**Goal of the exercise:** How many lines of the material below contain the string "markup", with case counting? Give only the number.

**Information provided:**
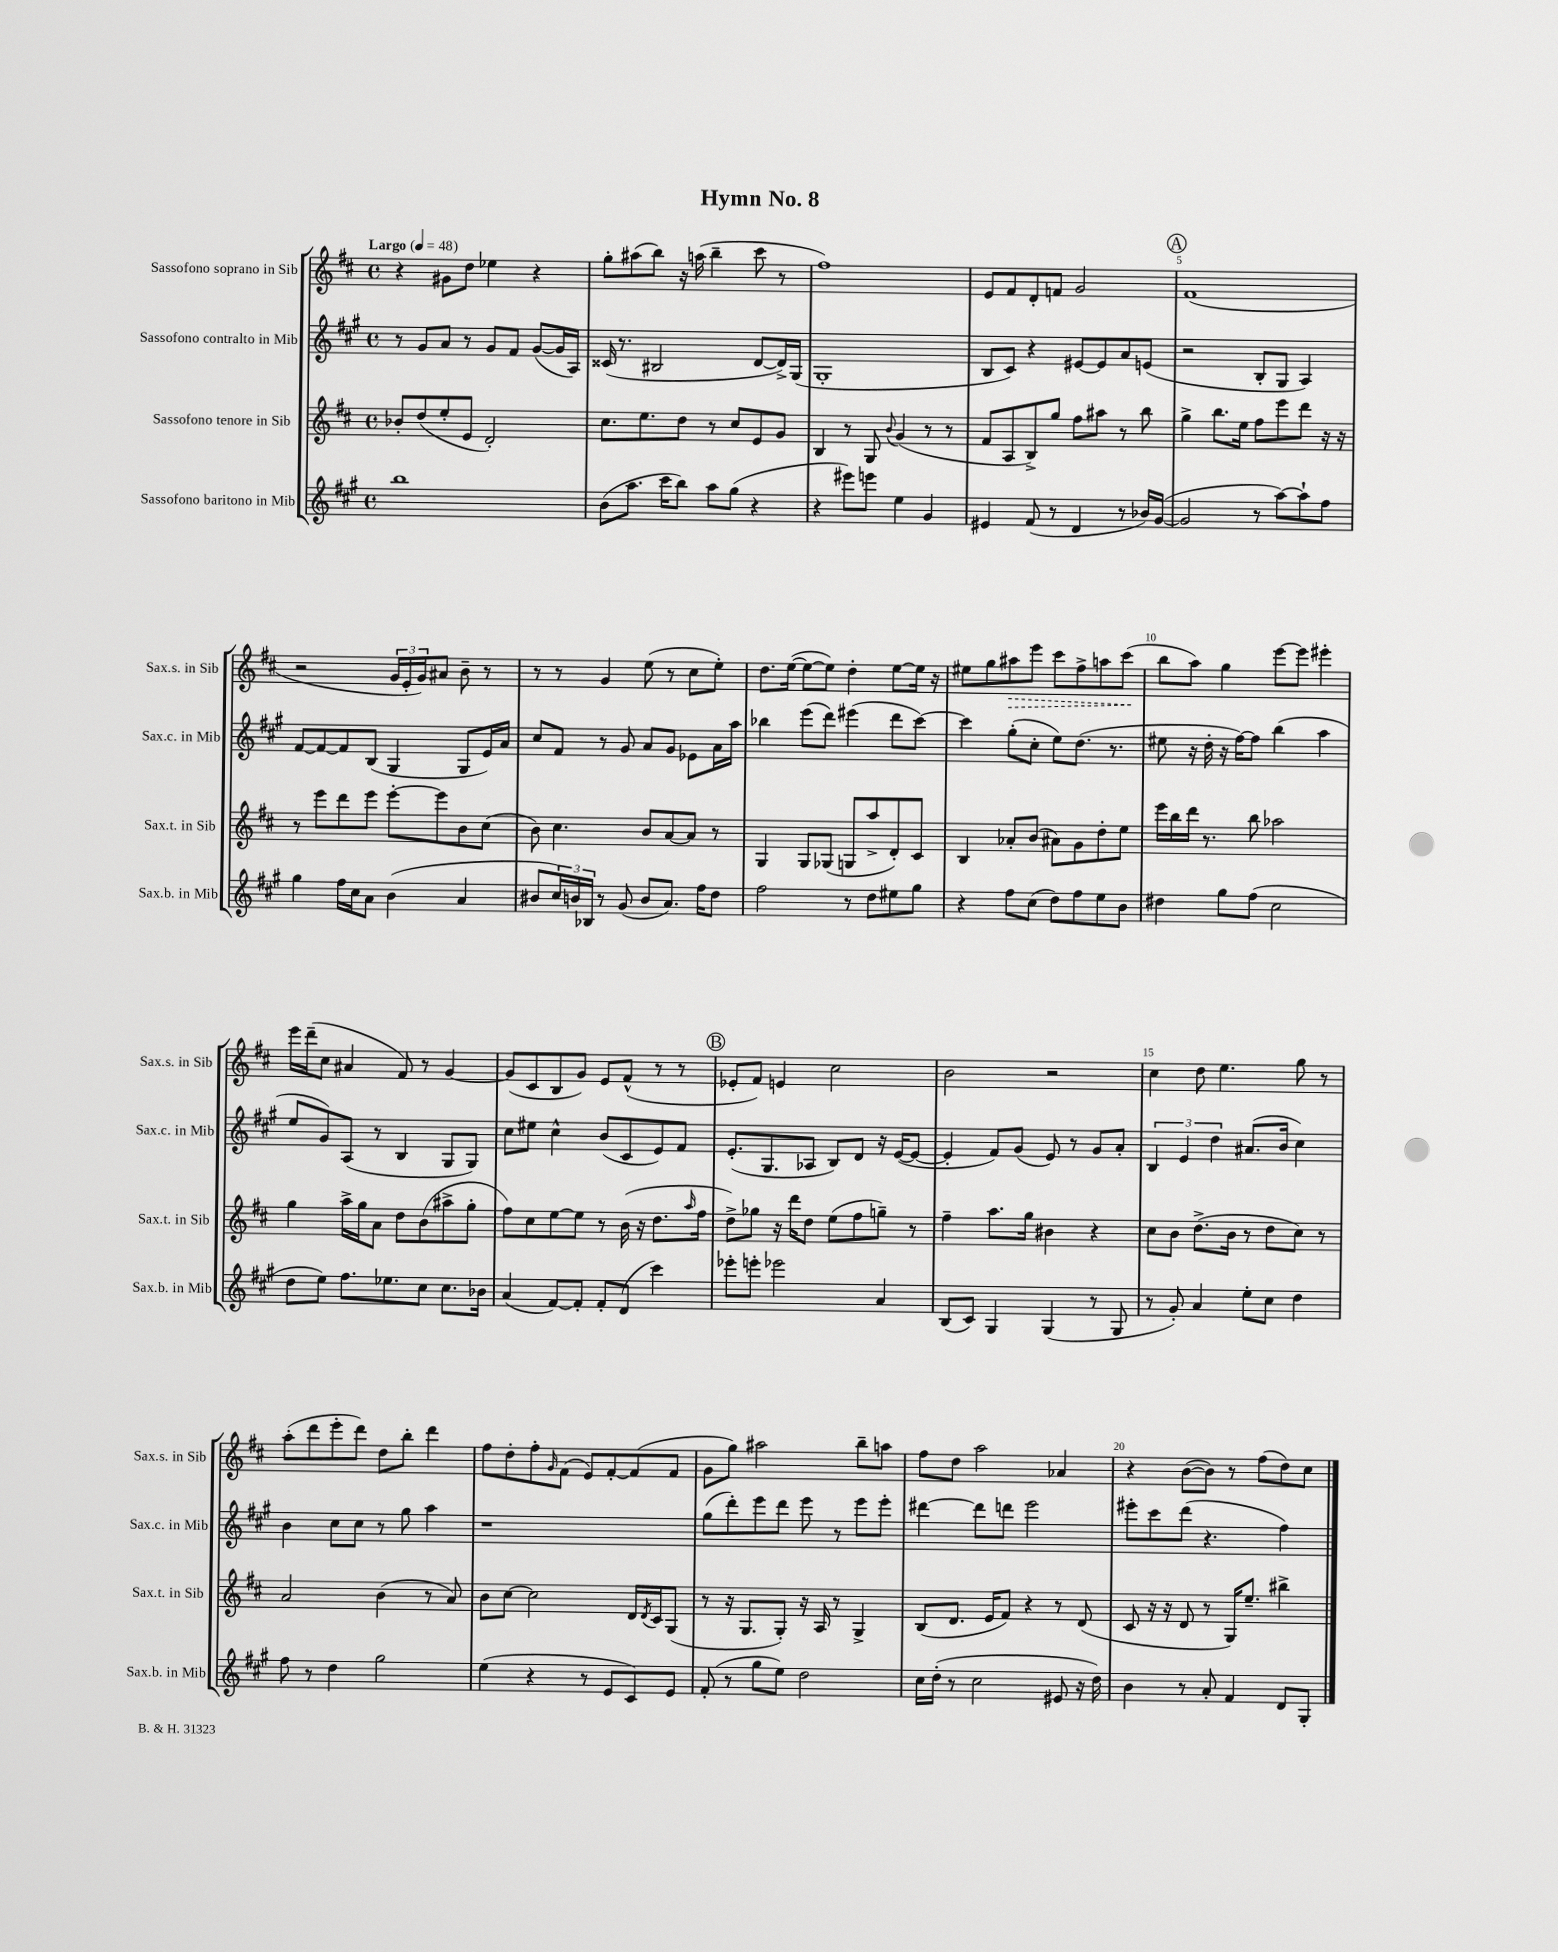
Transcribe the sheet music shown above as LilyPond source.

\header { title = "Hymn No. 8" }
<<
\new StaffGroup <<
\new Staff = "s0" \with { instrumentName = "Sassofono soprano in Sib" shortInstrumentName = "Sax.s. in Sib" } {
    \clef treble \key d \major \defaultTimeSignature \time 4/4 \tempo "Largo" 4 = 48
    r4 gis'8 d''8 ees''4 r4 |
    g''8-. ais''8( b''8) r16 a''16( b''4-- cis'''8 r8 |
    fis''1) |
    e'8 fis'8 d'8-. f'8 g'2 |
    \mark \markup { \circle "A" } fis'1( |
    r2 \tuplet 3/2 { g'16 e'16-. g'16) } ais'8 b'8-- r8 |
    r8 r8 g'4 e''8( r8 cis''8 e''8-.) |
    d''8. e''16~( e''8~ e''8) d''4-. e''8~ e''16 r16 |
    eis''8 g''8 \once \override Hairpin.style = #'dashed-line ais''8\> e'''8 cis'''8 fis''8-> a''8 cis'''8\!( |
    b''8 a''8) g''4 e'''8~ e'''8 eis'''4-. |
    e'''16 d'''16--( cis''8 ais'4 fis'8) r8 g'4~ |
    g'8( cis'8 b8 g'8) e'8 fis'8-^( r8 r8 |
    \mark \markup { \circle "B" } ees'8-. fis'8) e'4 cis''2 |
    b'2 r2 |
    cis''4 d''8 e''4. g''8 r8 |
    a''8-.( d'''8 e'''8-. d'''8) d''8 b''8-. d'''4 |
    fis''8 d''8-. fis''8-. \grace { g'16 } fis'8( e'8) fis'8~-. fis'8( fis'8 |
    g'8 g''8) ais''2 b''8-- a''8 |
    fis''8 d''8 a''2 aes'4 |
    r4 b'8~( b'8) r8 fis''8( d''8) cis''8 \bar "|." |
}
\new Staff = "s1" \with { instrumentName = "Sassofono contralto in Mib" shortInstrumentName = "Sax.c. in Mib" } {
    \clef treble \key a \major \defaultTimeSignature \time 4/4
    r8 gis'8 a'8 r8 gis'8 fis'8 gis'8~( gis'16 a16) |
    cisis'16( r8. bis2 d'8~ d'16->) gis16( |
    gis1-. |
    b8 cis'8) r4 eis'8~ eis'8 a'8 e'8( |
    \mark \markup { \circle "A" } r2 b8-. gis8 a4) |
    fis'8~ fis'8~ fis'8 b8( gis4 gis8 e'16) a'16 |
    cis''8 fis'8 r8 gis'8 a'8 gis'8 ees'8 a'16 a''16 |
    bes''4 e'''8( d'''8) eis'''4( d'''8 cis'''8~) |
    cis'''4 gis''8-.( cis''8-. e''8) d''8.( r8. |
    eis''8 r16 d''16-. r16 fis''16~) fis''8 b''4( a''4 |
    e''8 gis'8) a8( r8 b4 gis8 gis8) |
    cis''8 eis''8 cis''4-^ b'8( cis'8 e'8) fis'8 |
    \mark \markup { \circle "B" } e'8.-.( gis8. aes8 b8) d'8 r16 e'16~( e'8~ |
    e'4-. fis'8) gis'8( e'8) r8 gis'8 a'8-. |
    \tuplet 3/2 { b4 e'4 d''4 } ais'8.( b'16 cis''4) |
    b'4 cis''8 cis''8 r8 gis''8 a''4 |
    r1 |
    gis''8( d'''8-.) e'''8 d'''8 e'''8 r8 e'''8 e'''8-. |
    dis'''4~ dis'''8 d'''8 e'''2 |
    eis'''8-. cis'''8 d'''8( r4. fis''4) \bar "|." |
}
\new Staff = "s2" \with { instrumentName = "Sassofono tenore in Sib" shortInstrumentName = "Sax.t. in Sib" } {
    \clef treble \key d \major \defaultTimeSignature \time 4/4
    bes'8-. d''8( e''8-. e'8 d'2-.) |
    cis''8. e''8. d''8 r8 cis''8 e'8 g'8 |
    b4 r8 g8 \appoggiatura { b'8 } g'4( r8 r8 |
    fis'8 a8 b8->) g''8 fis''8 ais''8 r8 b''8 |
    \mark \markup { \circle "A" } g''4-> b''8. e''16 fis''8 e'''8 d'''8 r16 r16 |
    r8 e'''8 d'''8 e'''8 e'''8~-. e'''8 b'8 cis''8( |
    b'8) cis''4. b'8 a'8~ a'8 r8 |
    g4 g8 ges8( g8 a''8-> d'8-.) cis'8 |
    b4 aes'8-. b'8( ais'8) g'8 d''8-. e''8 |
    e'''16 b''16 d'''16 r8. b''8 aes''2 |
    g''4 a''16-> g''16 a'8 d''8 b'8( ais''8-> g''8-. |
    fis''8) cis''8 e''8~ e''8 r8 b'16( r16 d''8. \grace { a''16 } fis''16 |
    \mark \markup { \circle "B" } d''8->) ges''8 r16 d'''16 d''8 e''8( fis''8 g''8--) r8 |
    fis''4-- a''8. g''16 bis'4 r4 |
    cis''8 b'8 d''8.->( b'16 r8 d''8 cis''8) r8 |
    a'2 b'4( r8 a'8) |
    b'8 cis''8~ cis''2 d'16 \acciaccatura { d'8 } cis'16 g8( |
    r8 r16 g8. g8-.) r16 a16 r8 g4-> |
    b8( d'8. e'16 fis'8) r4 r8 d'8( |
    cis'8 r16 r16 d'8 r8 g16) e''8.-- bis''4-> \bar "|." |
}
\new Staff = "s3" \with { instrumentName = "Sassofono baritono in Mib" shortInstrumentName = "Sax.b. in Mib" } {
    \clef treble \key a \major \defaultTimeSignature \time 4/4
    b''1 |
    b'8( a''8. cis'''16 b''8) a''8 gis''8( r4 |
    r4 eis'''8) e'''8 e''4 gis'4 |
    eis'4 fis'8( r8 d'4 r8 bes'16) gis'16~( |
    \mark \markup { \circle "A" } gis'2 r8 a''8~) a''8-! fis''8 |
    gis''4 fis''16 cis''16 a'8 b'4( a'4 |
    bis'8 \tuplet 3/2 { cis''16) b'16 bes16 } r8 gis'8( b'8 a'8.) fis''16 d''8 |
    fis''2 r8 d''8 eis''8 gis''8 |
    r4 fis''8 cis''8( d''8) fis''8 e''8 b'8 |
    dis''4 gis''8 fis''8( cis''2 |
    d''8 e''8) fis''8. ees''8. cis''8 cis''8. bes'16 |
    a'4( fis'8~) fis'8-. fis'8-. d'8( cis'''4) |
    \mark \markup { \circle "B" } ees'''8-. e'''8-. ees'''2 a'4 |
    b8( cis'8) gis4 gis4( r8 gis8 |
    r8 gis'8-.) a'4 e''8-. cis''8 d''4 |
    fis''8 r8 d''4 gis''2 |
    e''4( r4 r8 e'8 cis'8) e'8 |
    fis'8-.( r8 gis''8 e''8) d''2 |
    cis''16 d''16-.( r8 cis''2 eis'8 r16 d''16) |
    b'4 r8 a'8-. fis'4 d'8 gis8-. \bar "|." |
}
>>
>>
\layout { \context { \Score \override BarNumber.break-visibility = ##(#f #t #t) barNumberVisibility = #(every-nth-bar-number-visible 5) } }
---
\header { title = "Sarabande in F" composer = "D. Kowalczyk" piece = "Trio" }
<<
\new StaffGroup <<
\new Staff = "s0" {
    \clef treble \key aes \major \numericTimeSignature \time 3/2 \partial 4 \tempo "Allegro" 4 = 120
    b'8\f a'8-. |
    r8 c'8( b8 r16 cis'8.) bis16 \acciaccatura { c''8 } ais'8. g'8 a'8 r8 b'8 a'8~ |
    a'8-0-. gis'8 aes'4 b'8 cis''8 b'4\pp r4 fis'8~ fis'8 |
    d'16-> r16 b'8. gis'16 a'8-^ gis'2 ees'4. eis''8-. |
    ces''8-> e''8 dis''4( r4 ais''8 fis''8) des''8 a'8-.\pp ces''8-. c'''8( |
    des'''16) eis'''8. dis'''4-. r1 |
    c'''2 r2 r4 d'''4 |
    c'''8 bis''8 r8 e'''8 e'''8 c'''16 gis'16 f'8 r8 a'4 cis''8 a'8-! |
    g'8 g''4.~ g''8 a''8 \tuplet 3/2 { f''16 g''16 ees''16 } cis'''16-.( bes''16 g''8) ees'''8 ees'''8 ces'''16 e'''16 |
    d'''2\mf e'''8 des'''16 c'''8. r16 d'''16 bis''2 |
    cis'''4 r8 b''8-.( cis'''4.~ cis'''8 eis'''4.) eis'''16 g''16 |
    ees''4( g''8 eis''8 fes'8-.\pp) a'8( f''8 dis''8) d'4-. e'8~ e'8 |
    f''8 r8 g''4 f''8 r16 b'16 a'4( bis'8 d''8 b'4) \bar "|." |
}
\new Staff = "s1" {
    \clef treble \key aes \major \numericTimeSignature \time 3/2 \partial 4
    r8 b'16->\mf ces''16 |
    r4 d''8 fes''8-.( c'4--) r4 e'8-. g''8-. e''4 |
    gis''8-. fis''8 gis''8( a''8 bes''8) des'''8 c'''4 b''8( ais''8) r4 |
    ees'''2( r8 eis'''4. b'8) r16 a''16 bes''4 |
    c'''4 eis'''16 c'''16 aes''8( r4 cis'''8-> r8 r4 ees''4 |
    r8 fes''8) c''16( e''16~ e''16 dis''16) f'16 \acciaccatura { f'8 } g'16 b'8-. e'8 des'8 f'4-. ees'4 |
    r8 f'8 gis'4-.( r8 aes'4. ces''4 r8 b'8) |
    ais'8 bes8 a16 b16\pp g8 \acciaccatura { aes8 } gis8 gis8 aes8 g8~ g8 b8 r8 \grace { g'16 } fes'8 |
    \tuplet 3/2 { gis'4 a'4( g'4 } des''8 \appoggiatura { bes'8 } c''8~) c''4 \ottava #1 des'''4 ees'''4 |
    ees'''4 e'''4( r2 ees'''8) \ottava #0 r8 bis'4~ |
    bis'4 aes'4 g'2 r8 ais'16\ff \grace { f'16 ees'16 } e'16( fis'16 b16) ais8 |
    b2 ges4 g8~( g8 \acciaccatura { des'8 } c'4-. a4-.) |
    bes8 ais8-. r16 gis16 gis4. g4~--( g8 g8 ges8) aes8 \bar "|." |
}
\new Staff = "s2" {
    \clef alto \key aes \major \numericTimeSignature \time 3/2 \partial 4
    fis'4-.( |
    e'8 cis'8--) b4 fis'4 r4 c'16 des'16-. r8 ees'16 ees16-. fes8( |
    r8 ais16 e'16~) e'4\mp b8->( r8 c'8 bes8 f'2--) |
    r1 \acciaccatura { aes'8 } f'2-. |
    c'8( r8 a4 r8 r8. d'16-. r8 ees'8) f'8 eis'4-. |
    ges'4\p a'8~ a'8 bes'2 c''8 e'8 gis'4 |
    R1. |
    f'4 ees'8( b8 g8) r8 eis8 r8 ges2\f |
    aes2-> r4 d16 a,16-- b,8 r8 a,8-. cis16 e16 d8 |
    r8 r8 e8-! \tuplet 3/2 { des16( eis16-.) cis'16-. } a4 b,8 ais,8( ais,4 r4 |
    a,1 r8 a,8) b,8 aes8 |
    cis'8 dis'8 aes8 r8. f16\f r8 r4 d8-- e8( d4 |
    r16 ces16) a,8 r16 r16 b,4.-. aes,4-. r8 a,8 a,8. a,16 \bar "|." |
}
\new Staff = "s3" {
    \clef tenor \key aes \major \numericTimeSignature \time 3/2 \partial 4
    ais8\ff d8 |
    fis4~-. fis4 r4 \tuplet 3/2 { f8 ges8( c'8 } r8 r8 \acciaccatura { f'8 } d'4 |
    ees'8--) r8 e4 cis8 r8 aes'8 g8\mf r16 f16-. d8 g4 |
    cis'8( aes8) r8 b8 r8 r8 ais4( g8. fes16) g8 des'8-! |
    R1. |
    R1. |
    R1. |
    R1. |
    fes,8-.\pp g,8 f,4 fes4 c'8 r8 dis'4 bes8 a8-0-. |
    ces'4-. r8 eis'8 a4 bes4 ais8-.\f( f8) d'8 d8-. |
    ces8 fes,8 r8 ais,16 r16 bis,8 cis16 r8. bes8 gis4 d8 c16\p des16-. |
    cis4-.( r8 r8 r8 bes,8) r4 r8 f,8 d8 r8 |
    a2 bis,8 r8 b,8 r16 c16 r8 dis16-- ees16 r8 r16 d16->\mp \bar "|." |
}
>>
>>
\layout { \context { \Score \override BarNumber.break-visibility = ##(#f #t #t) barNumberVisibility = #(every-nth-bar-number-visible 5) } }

**Correct result:** 8